DATASET ENTRIES ->
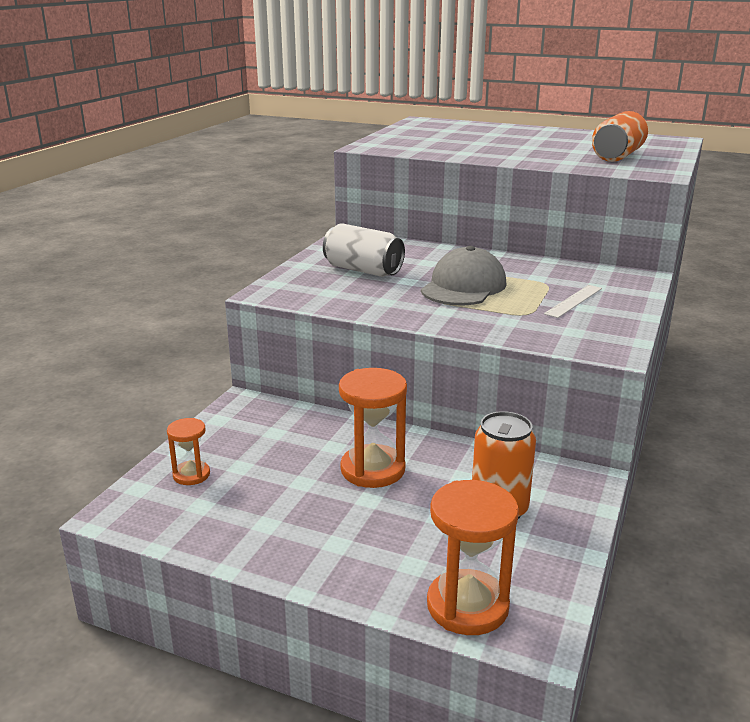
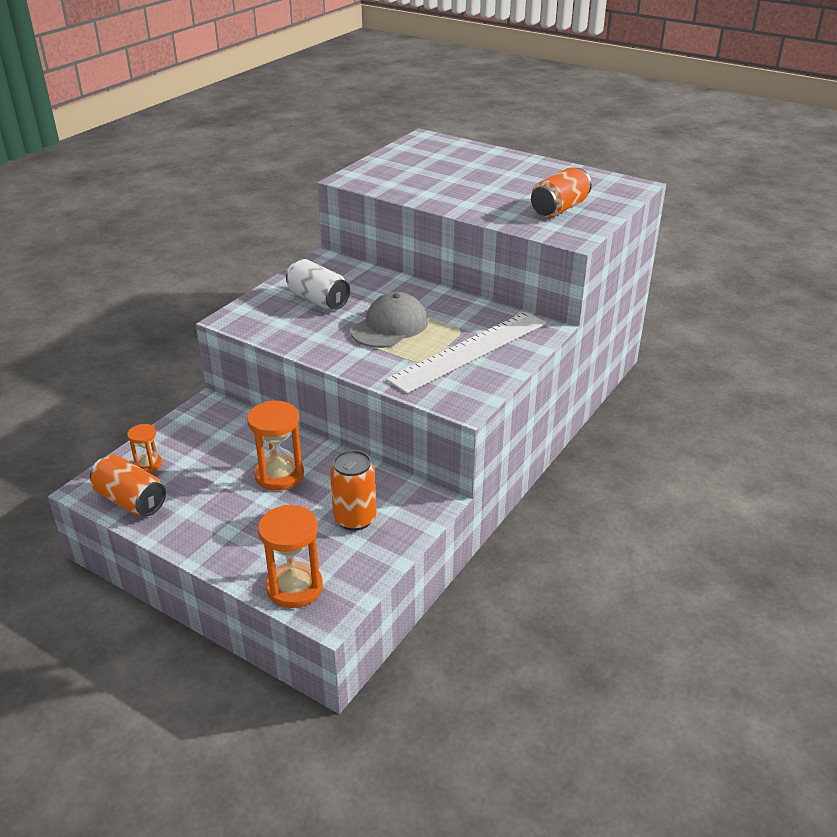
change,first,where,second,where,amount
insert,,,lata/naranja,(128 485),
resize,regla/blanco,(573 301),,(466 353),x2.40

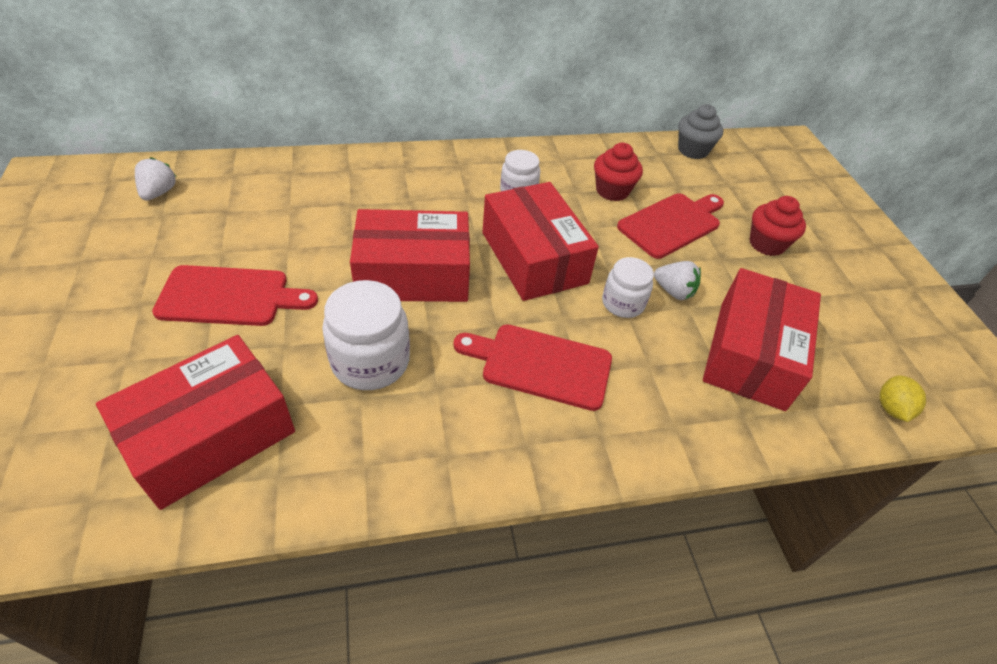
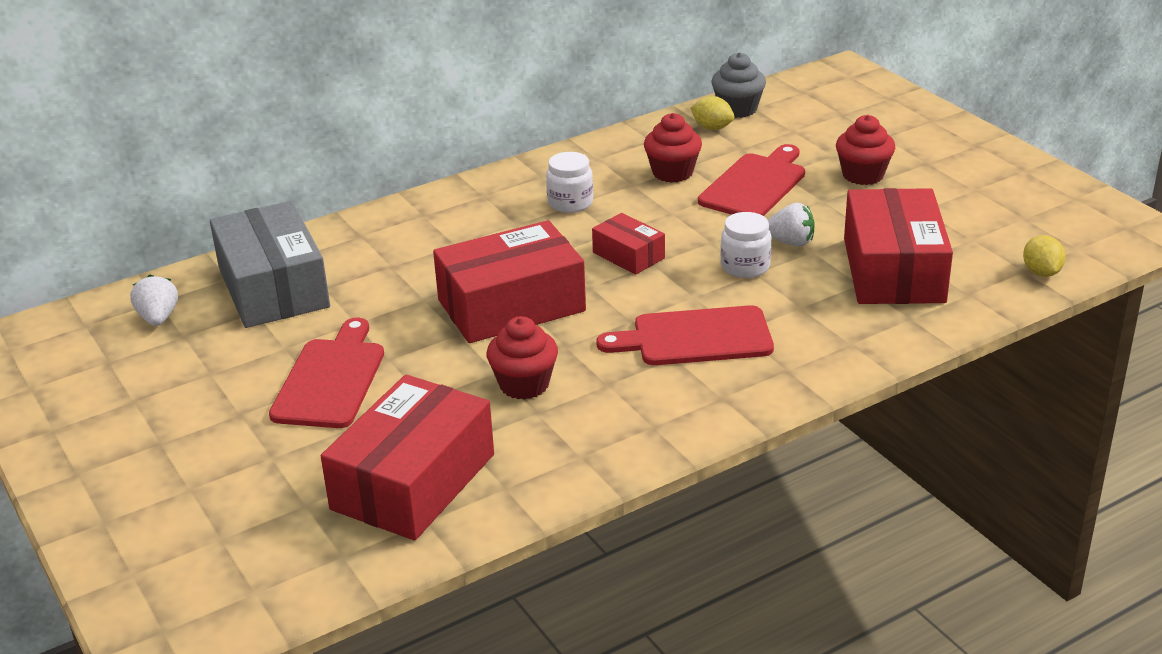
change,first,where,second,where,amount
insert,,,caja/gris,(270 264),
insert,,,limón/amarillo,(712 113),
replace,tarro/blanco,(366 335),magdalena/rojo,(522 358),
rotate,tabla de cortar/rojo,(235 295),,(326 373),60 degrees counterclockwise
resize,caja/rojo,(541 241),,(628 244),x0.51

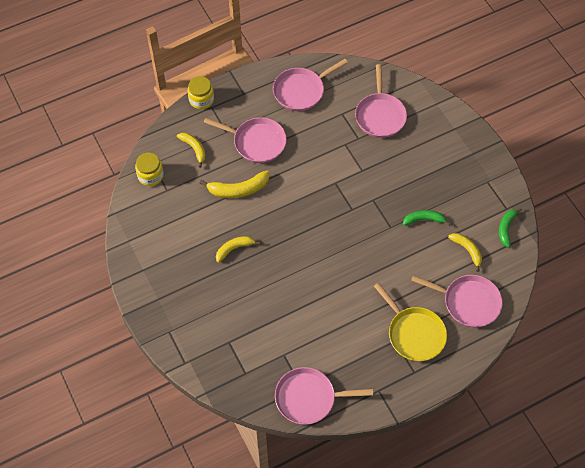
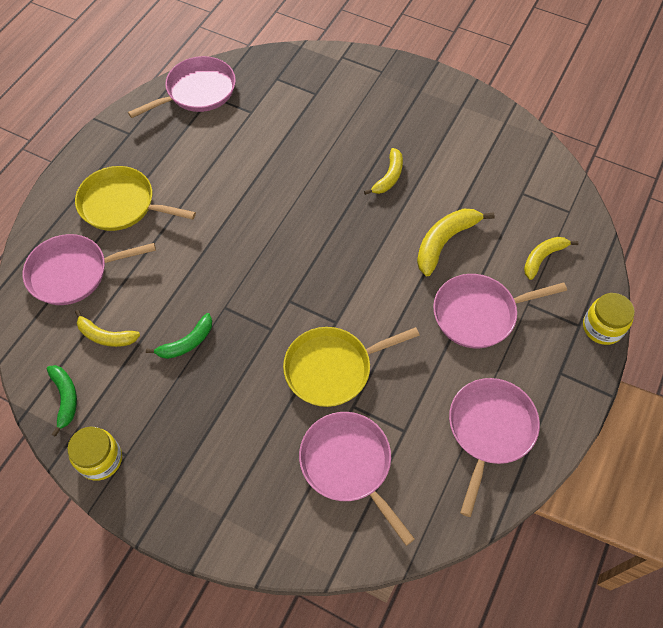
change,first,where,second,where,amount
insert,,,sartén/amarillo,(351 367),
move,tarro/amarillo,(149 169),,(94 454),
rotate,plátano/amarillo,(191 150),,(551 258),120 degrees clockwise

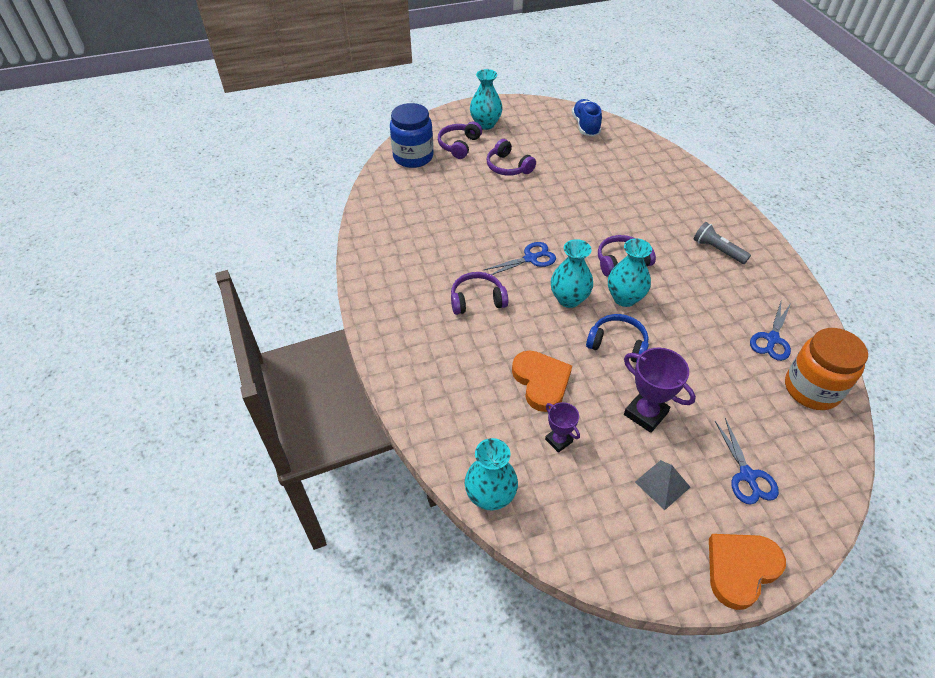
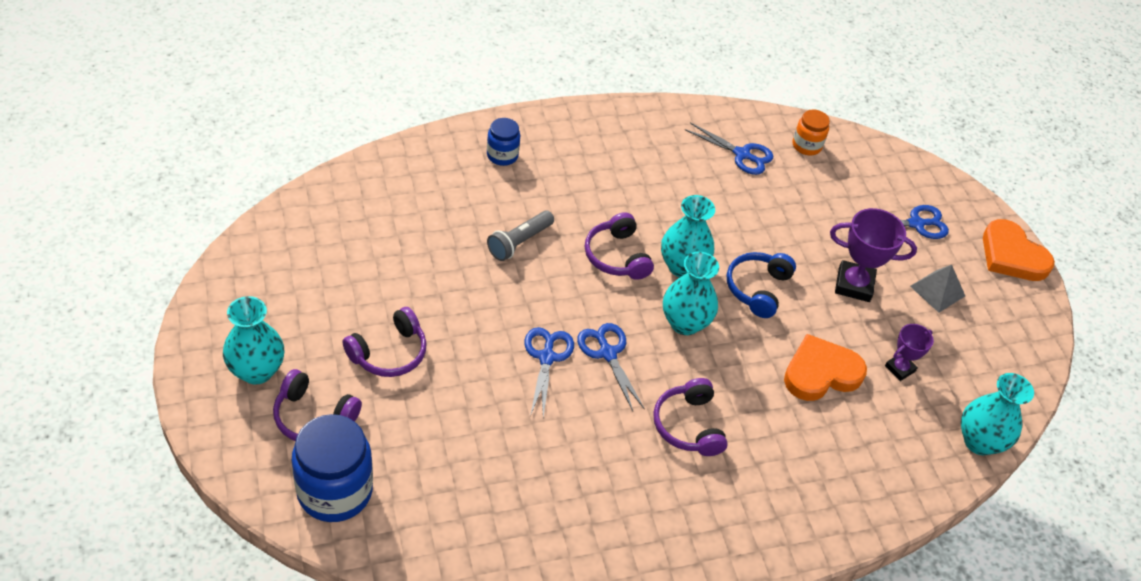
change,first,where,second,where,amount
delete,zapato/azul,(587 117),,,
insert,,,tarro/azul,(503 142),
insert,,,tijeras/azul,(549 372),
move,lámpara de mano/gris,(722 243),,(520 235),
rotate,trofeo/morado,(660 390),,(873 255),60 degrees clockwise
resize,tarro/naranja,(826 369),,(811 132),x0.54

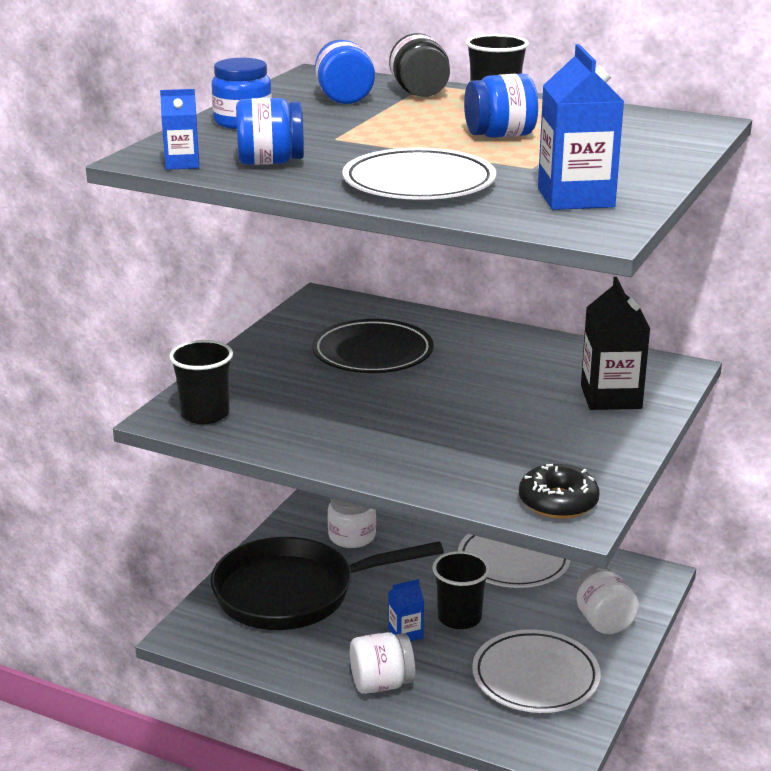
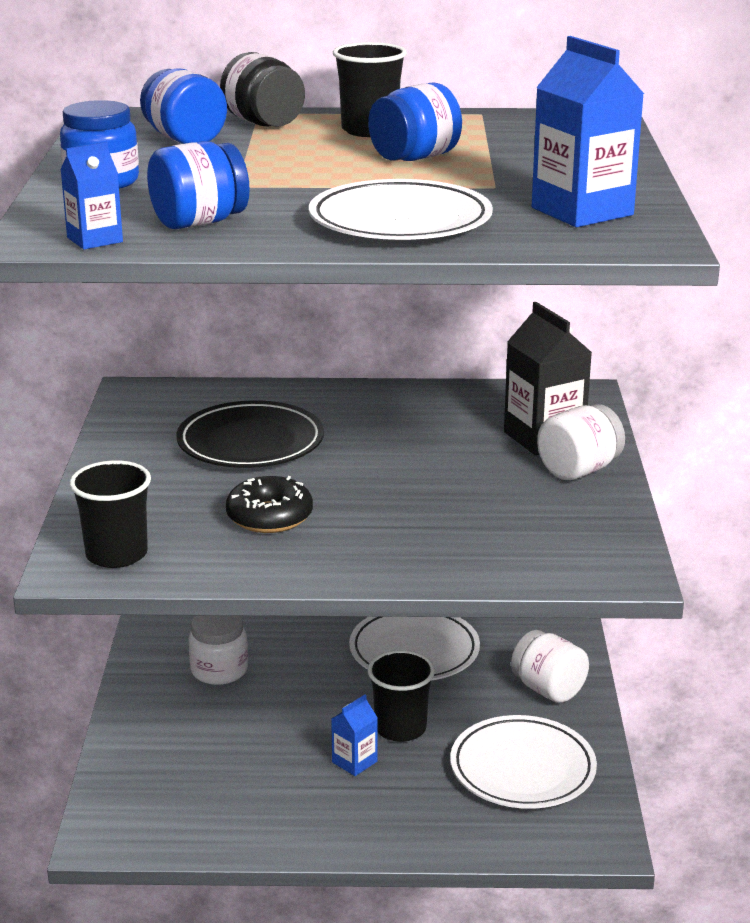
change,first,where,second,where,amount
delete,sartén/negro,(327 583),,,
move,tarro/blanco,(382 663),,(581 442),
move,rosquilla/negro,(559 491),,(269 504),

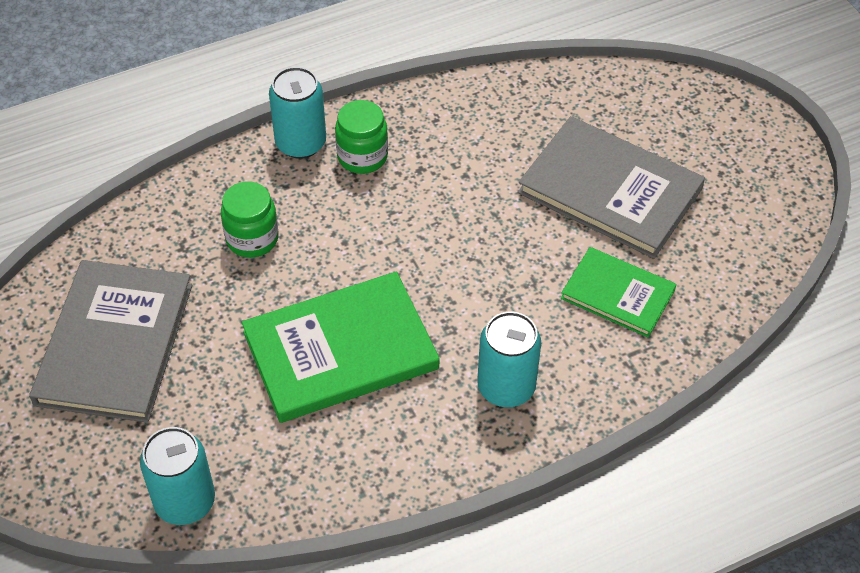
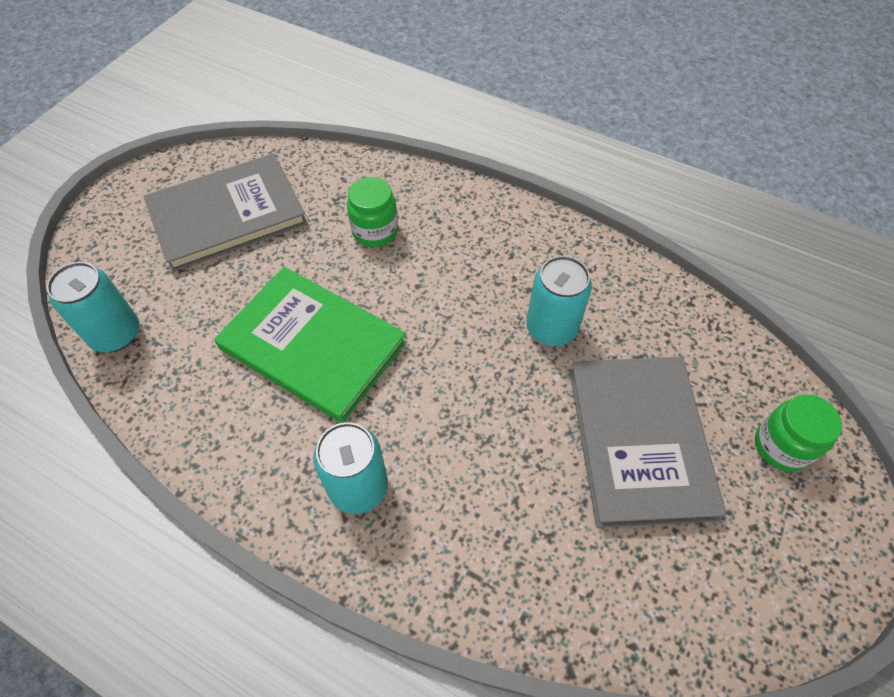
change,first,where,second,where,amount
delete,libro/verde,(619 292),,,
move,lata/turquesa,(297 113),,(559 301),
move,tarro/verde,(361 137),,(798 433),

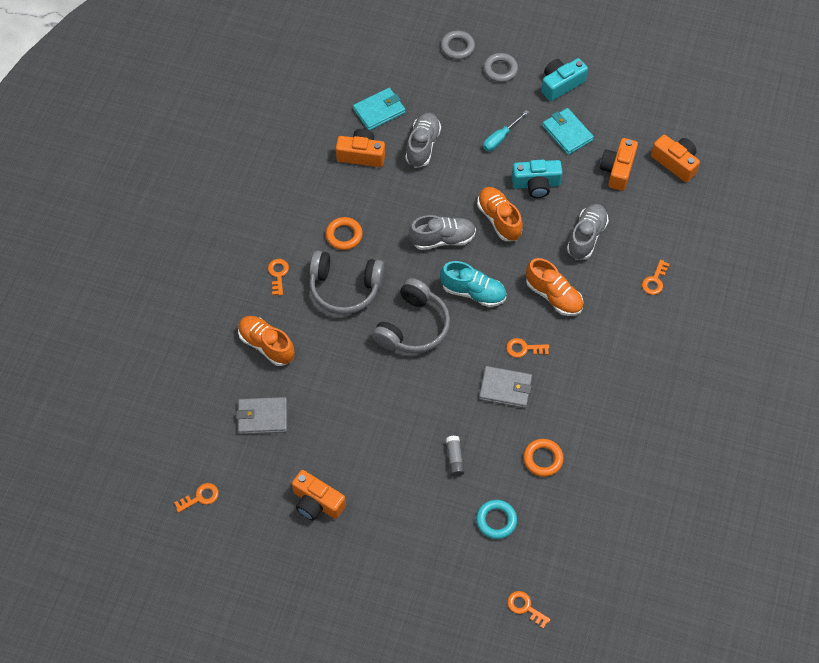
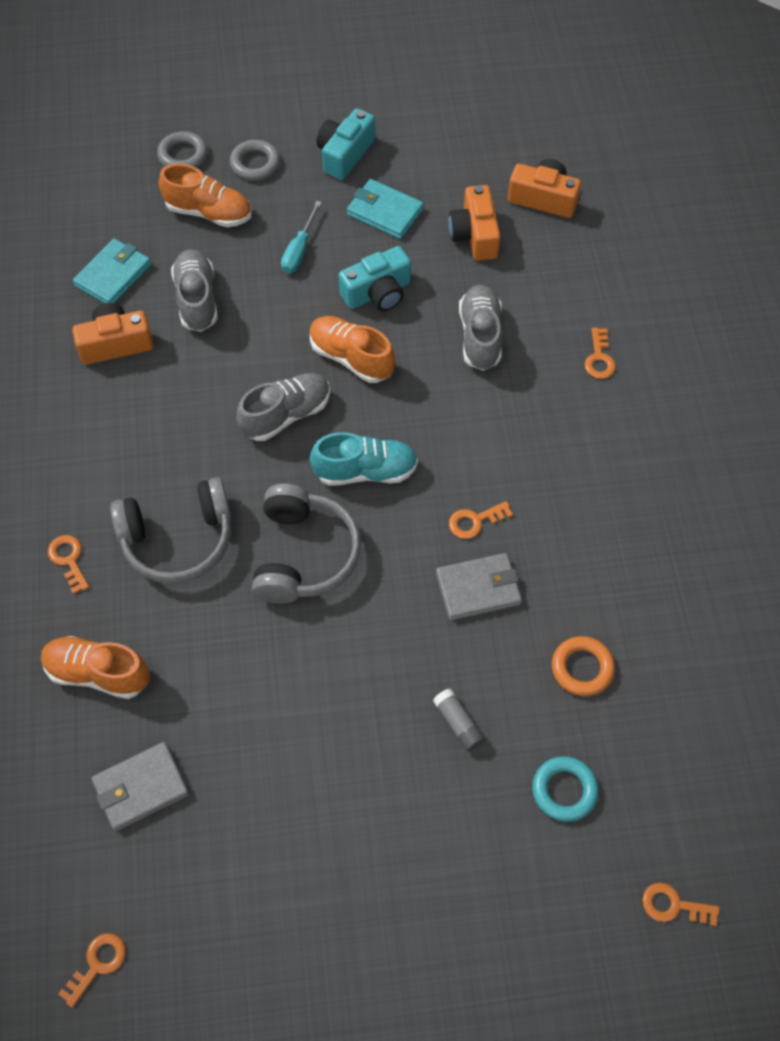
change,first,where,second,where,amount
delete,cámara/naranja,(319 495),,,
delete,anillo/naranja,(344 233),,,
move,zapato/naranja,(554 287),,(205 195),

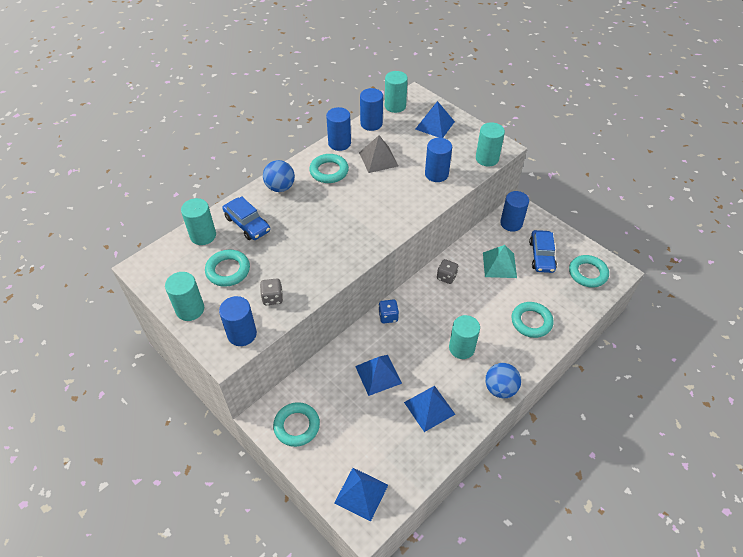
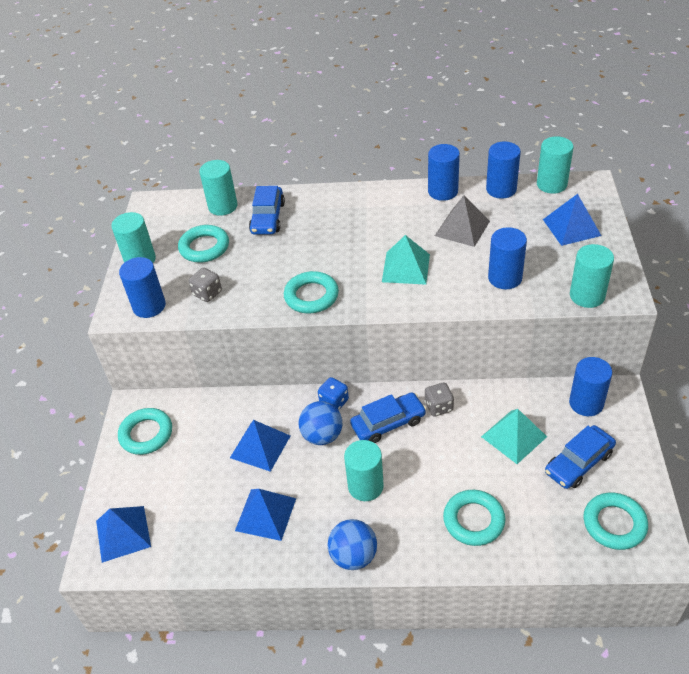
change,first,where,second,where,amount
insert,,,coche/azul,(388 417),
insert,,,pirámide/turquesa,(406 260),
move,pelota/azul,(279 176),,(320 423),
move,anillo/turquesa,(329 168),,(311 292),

WHAT YOU HAVE TO DO -> An exact copy of the listing above is to be set down, with no pictures in it.

TASK ANSWER ->
change,first,where,second,where,amount
insert,,,lata/naranja,(128 485),
resize,regla/blanco,(573 301),,(466 353),x2.40

change,first,where,second,where,amount
insert,,,caja/gris,(270 264),
insert,,,limón/amarillo,(712 113),
replace,tarro/blanco,(366 335),magdalena/rojo,(522 358),
rotate,tabla de cortar/rojo,(235 295),,(326 373),60 degrees counterclockwise
resize,caja/rojo,(541 241),,(628 244),x0.51

change,first,where,second,where,amount
insert,,,sartén/amarillo,(351 367),
move,tarro/amarillo,(149 169),,(94 454),
rotate,plátano/amarillo,(191 150),,(551 258),120 degrees clockwise

change,first,where,second,where,amount
delete,zapato/azul,(587 117),,,
insert,,,tarro/azul,(503 142),
insert,,,tijeras/azul,(549 372),
move,lámpara de mano/gris,(722 243),,(520 235),
rotate,trofeo/morado,(660 390),,(873 255),60 degrees clockwise
resize,tarro/naranja,(826 369),,(811 132),x0.54

change,first,where,second,where,amount
delete,sartén/negro,(327 583),,,
move,tarro/blanco,(382 663),,(581 442),
move,rosquilla/negro,(559 491),,(269 504),

change,first,where,second,where,amount
delete,libro/verde,(619 292),,,
move,lata/turquesa,(297 113),,(559 301),
move,tarro/verde,(361 137),,(798 433),

change,first,where,second,where,amount
delete,cámara/naranja,(319 495),,,
delete,anillo/naranja,(344 233),,,
move,zapato/naranja,(554 287),,(205 195),

change,first,where,second,where,amount
insert,,,coche/azul,(388 417),
insert,,,pirámide/turquesa,(406 260),
move,pelota/azul,(279 176),,(320 423),
move,anillo/turquesa,(329 168),,(311 292),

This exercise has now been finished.